[Provided data Boundary: Start]

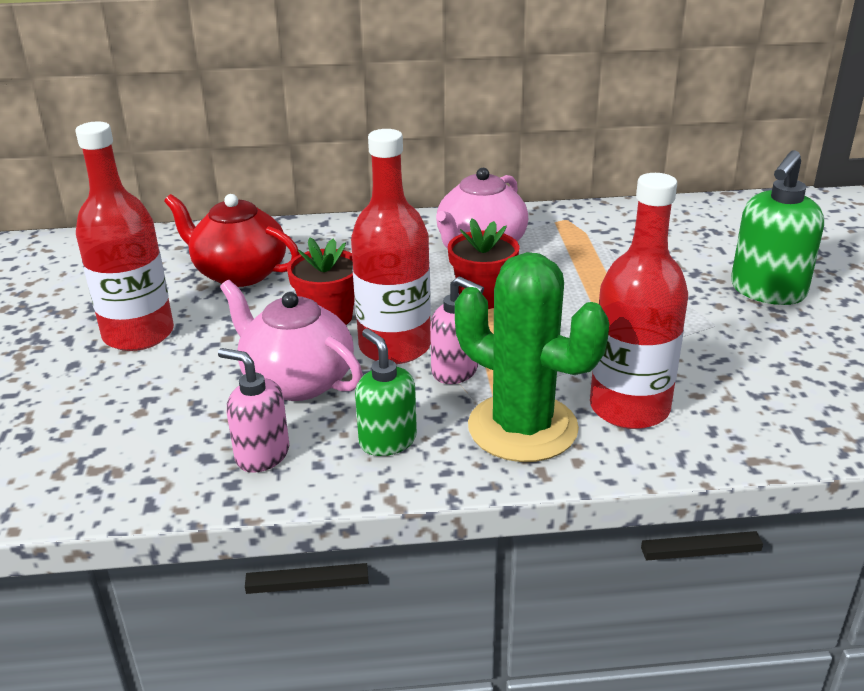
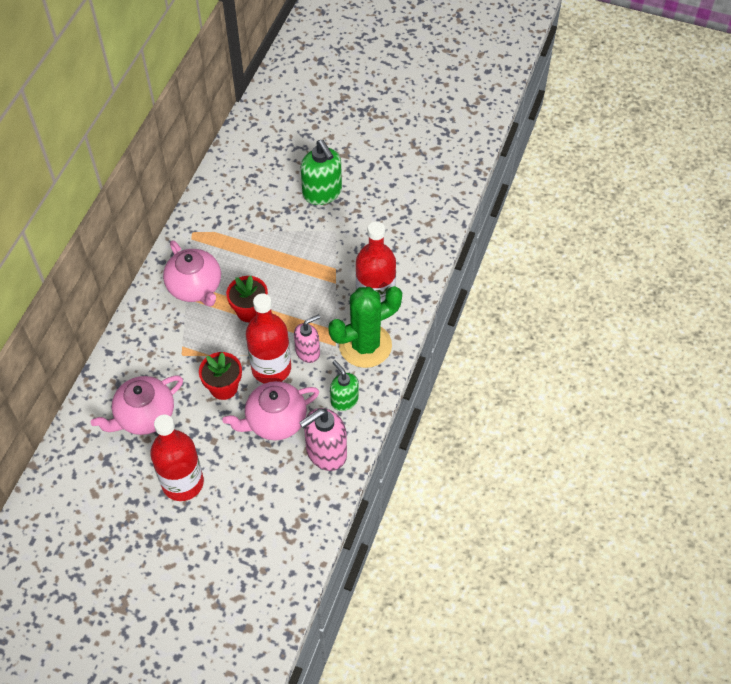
camera: 65 degrees left, 25 degrees up
red teapot [164,194,300,287] -> pink teapot [91,376,183,435]
pink soap dispenser [218,348,289,473] -> pink soap dispenser [299,408,347,471], size x1.55
green soap dispenser [355,328,417,456] -> green soap dispenser turned 60 degrees clockwise [330,360,359,411]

[Provided data Boundary: End]

Exercise directions: Reproduce the data exactly, please, and omit its pictures.

Task response:
camera: 65 degrees left, 25 degrees up
red teapot [164,194,300,287] -> pink teapot [91,376,183,435]
pink soap dispenser [218,348,289,473] -> pink soap dispenser [299,408,347,471], size x1.55
green soap dispenser [355,328,417,456] -> green soap dispenser turned 60 degrees clockwise [330,360,359,411]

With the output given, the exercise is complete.